YOUR GOAL: Reproduce exactly, with no pictures, each line from the opening of the material down through the line containing "insert: white cupcake".

══════════

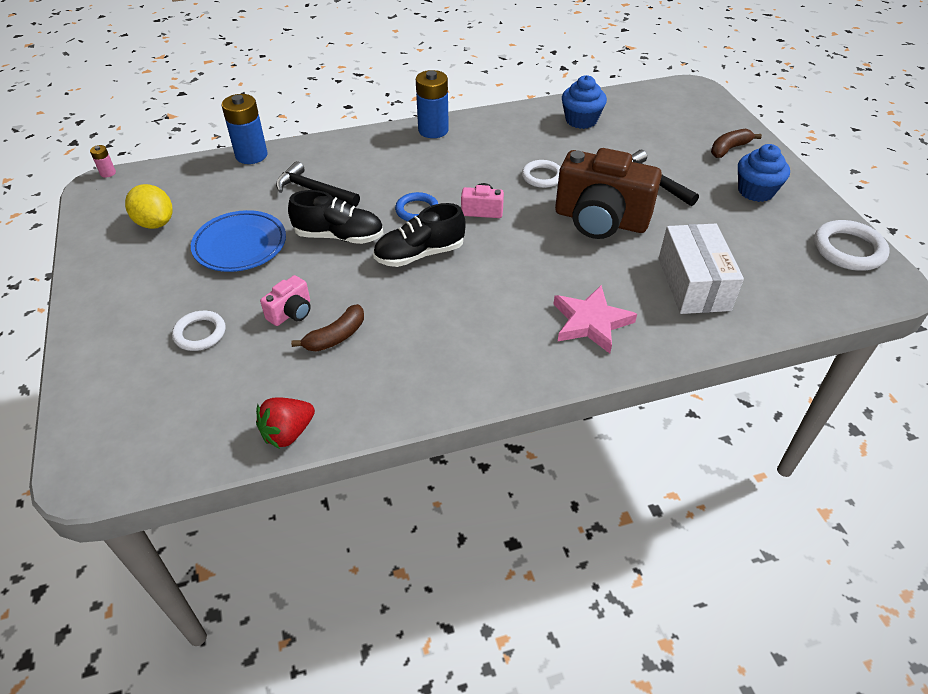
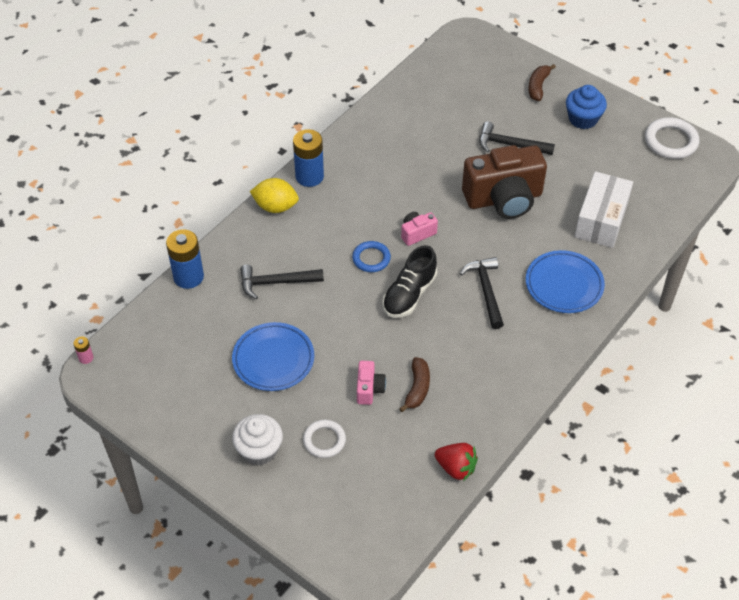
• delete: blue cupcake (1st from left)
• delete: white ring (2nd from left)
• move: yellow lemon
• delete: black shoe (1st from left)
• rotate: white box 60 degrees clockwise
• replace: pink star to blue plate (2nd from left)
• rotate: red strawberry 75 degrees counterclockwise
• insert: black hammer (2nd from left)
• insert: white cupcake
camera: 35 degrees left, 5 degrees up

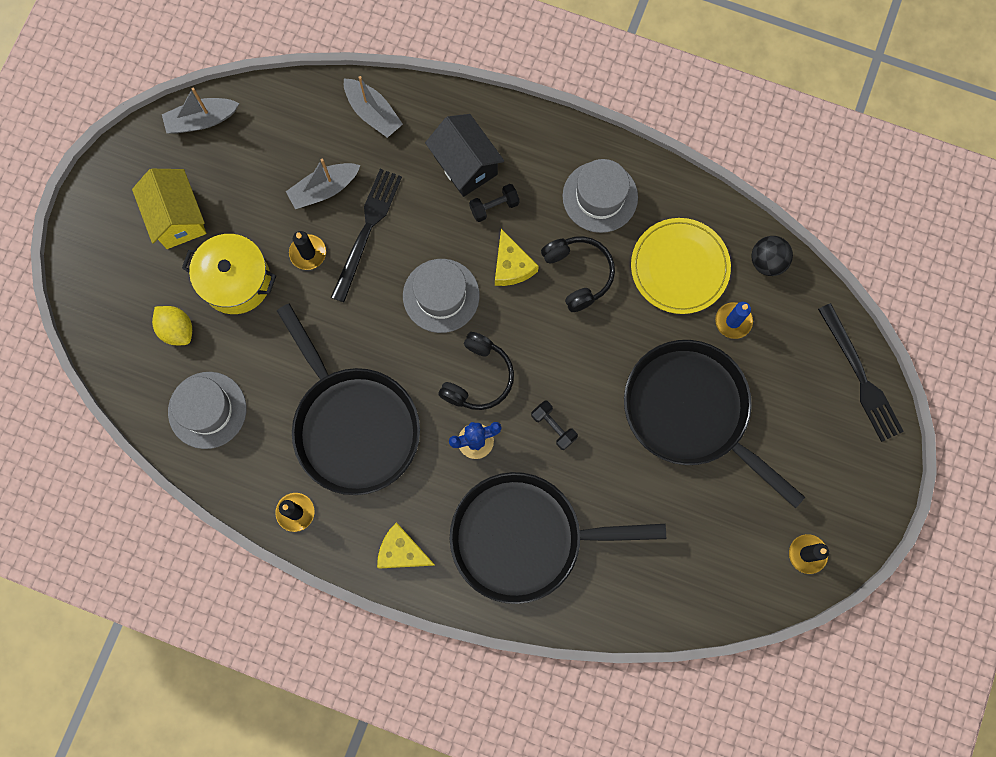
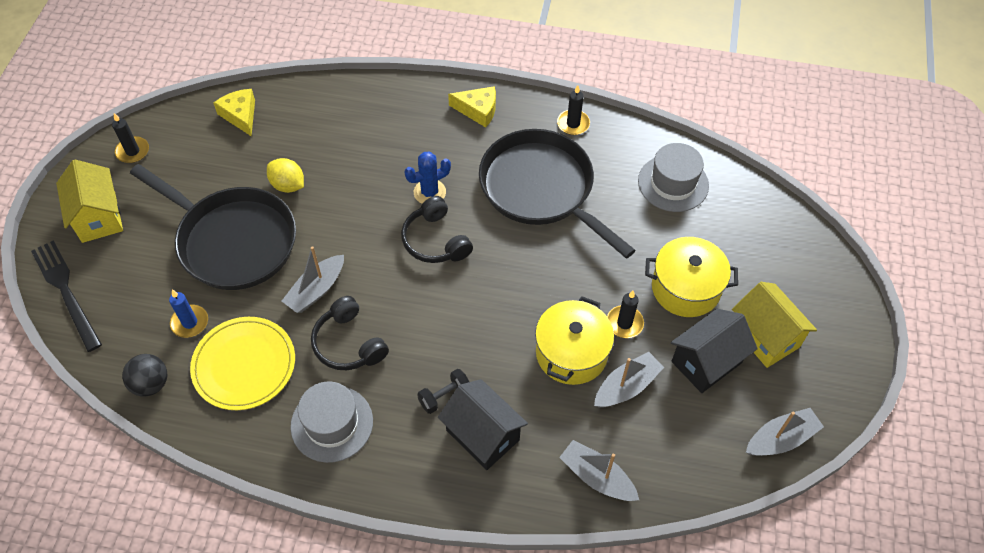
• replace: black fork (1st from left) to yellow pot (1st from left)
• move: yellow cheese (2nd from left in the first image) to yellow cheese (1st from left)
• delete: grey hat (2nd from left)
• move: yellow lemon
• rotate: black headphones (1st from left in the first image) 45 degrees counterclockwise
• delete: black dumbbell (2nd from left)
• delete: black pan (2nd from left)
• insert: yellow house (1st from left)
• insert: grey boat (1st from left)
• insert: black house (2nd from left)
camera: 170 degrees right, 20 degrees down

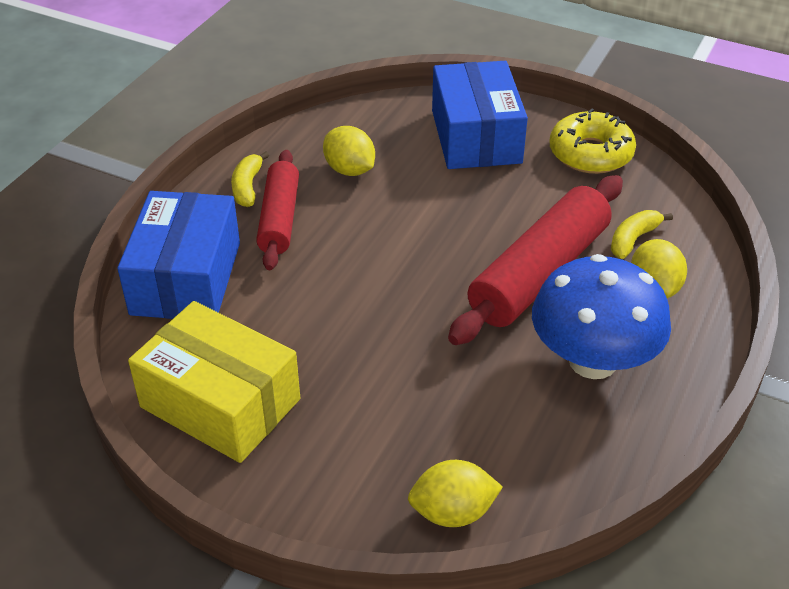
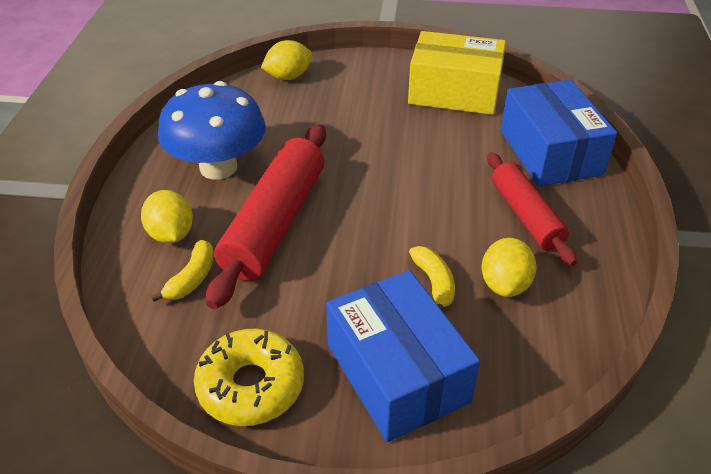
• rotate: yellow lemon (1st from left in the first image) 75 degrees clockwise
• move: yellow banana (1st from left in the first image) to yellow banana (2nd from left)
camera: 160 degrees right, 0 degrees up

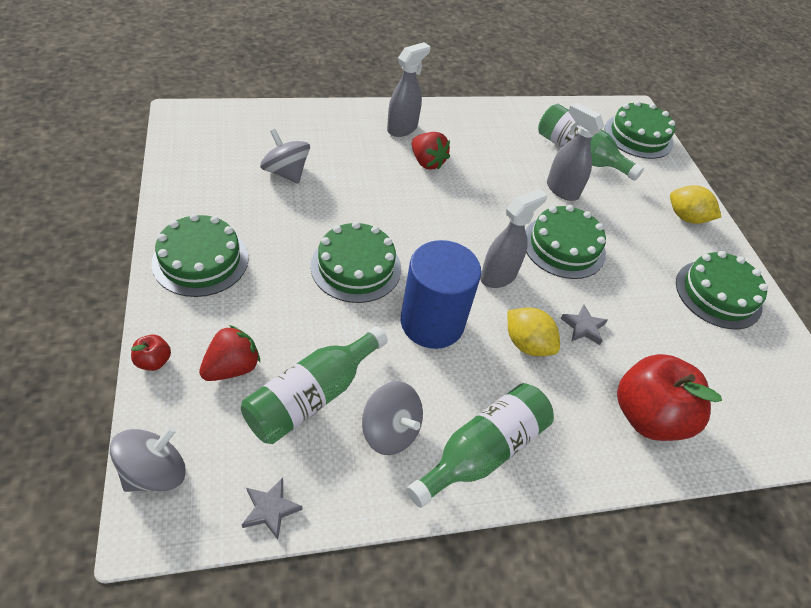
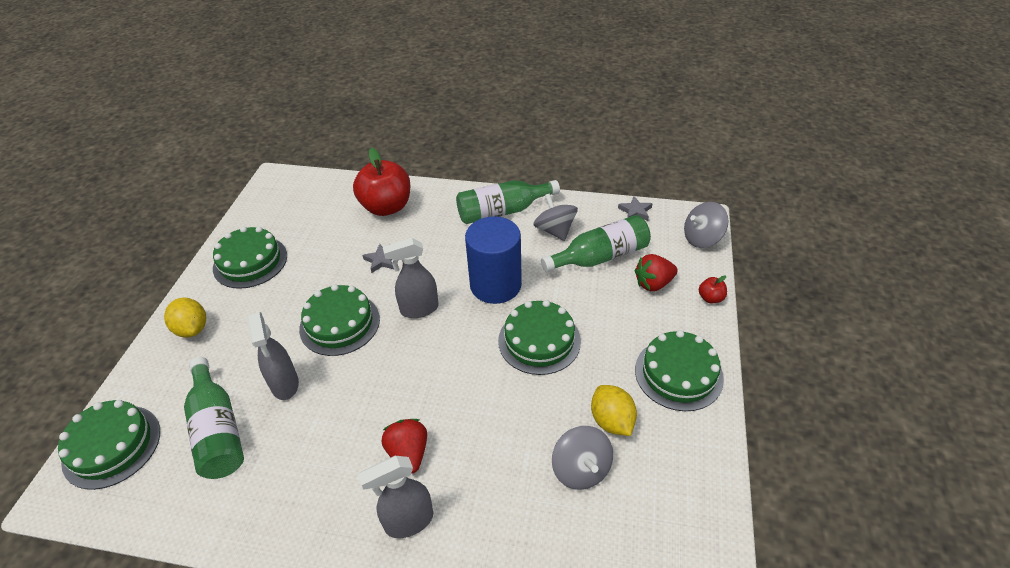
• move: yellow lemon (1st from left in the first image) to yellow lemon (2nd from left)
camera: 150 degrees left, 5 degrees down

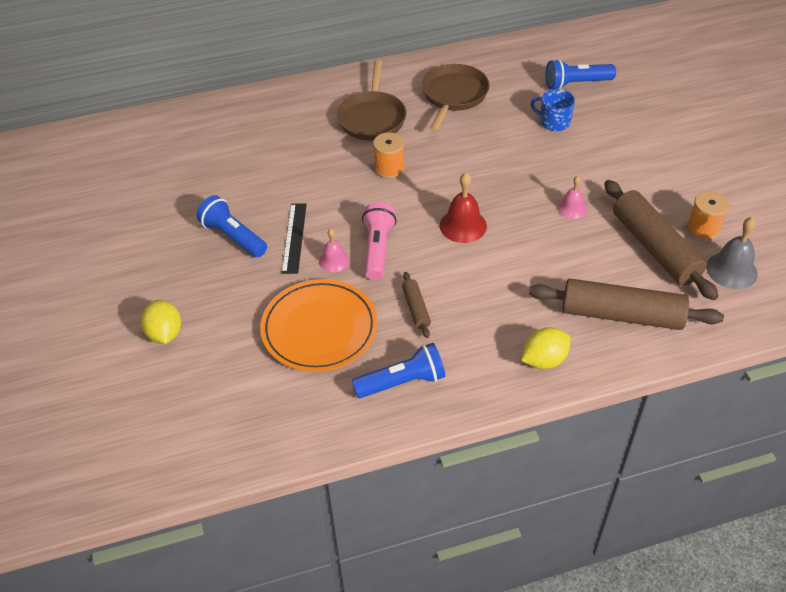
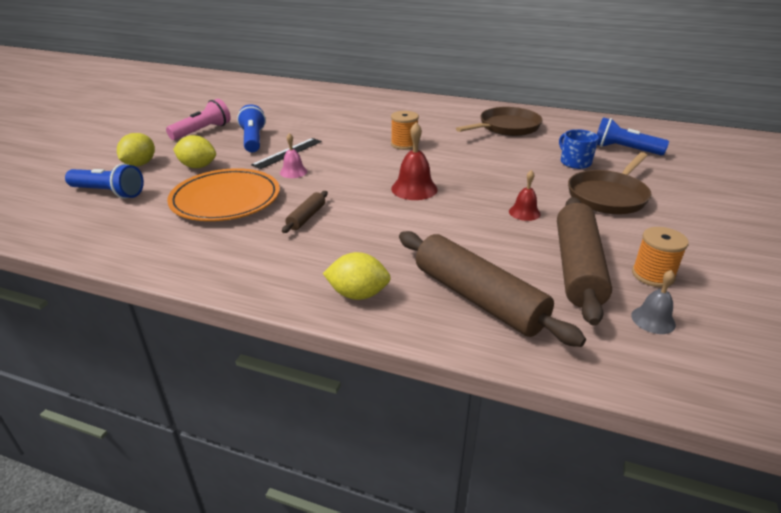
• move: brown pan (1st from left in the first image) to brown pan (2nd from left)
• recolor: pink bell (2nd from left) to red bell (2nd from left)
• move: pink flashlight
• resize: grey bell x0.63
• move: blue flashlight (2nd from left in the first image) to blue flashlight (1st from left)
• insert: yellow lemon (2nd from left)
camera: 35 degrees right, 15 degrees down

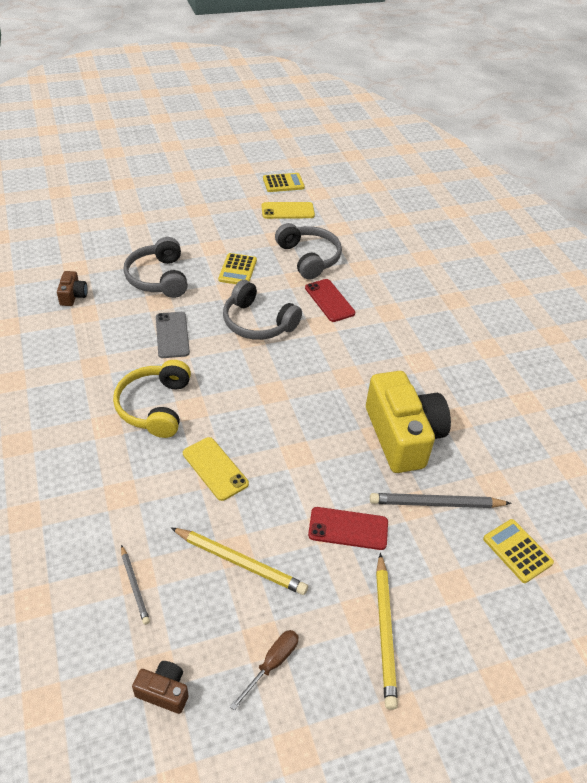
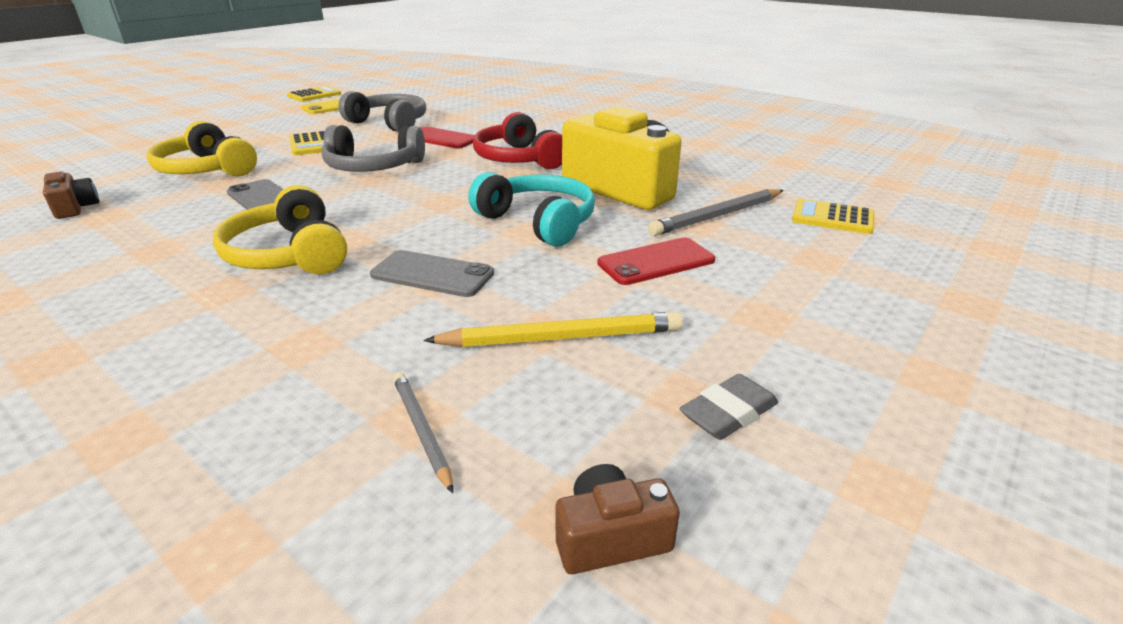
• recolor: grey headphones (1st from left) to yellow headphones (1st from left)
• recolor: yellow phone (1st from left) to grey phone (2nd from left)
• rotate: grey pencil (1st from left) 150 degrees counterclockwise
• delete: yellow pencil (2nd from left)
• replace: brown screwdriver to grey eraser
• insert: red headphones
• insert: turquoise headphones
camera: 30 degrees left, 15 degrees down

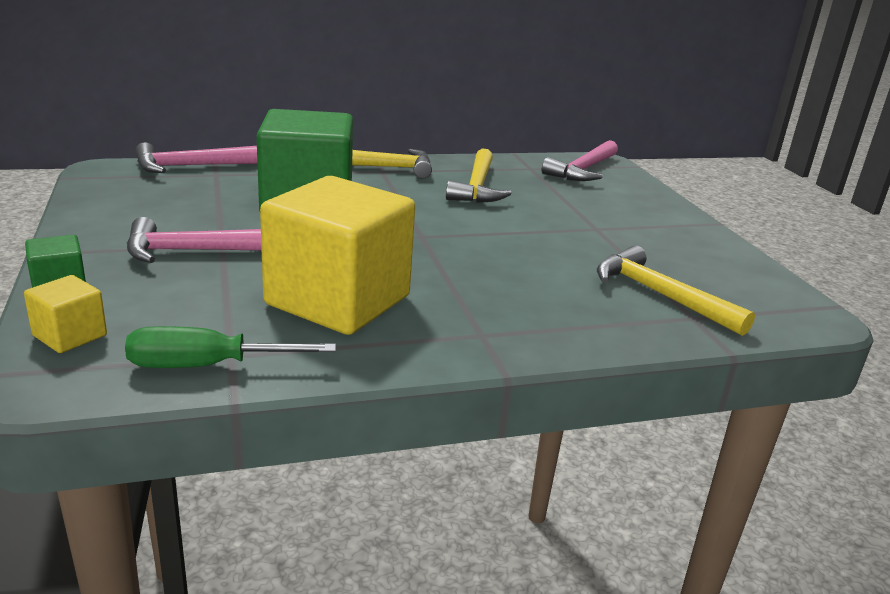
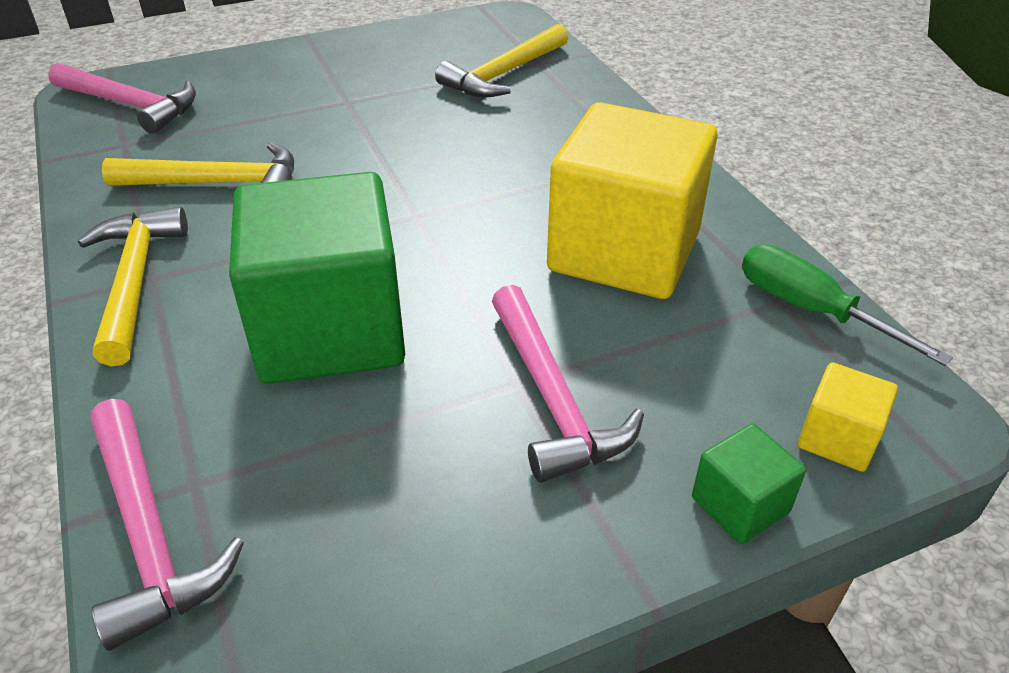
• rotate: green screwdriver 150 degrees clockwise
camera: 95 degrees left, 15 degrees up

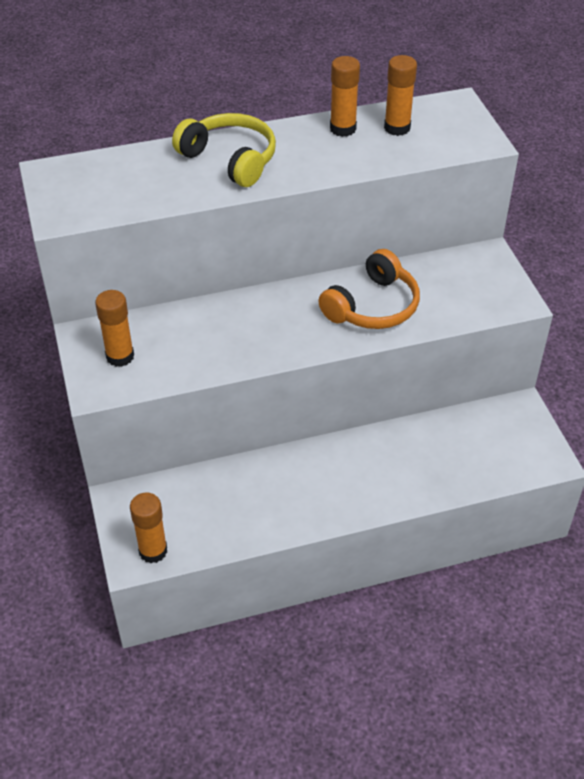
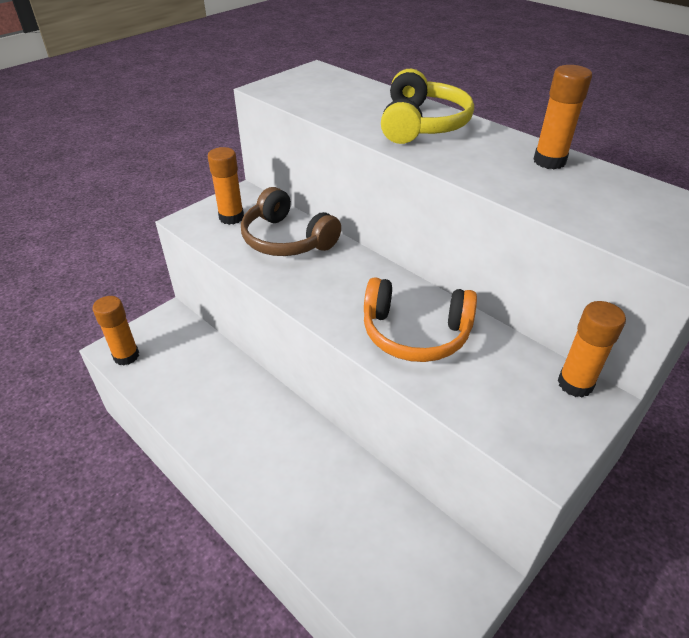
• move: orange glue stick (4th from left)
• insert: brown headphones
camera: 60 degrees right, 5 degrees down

══════════

RESULT OF THE EXERCISE:
• delete: blue cupcake (1st from left)
• delete: white ring (2nd from left)
• move: yellow lemon
• delete: black shoe (1st from left)
• rotate: white box 60 degrees clockwise
• replace: pink star to blue plate (2nd from left)
• rotate: red strawberry 75 degrees counterclockwise
• insert: black hammer (2nd from left)
• insert: white cupcake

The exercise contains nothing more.